### [Task to complete]
Please return the lines from the one with "green dimafivuk <58, 250>" through the end of the listing below, word for word, with every picture left out.

* * * * * * * * *

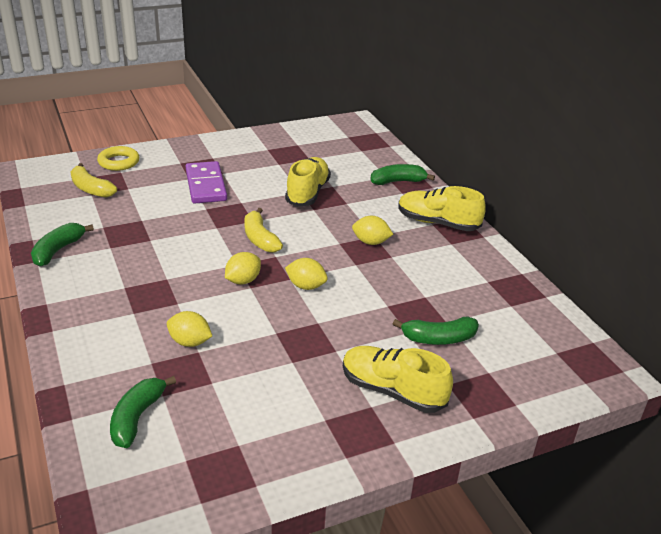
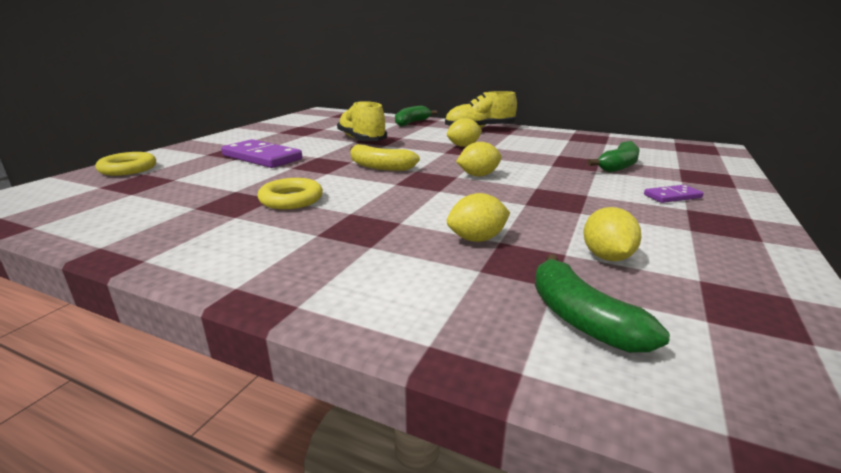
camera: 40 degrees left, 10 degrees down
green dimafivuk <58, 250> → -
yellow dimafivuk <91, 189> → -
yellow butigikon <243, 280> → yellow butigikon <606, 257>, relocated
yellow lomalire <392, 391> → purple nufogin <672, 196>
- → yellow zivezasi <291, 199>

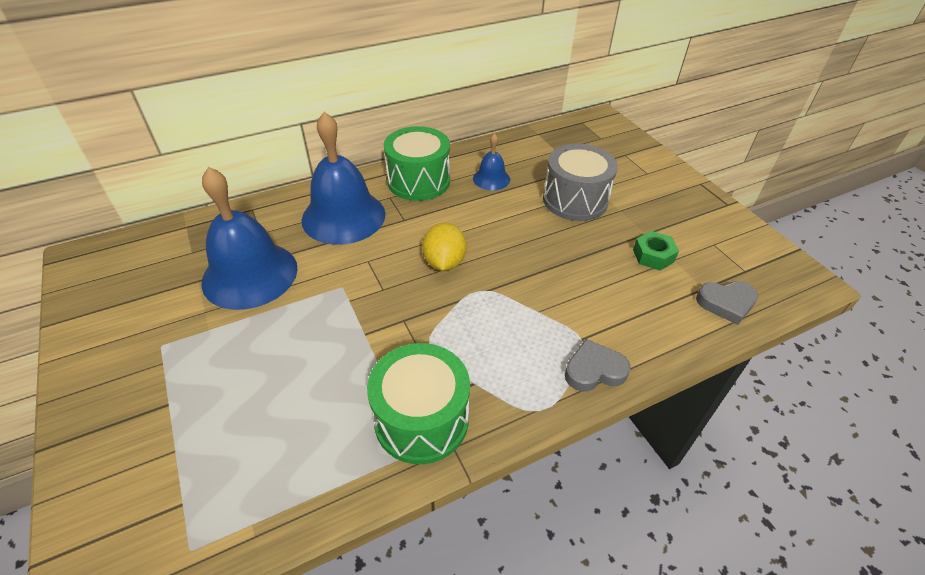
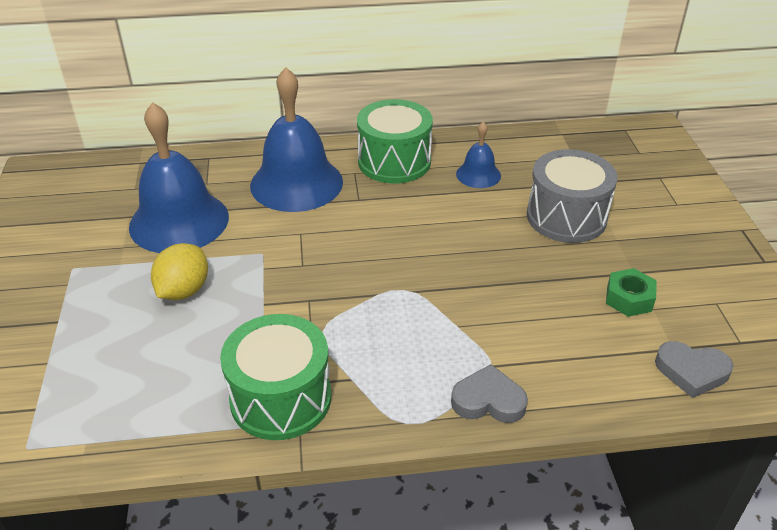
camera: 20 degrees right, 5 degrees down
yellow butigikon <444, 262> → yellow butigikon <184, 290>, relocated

* * * * * * * * *

### [Exercise solution]
green dimafivuk <58, 250> → -
yellow dimafivuk <91, 189> → -
yellow butigikon <243, 280> → yellow butigikon <606, 257>, relocated
yellow lomalire <392, 391> → purple nufogin <672, 196>
- → yellow zivezasi <291, 199>

camera: 20 degrees right, 5 degrees down
yellow butigikon <444, 262> → yellow butigikon <184, 290>, relocated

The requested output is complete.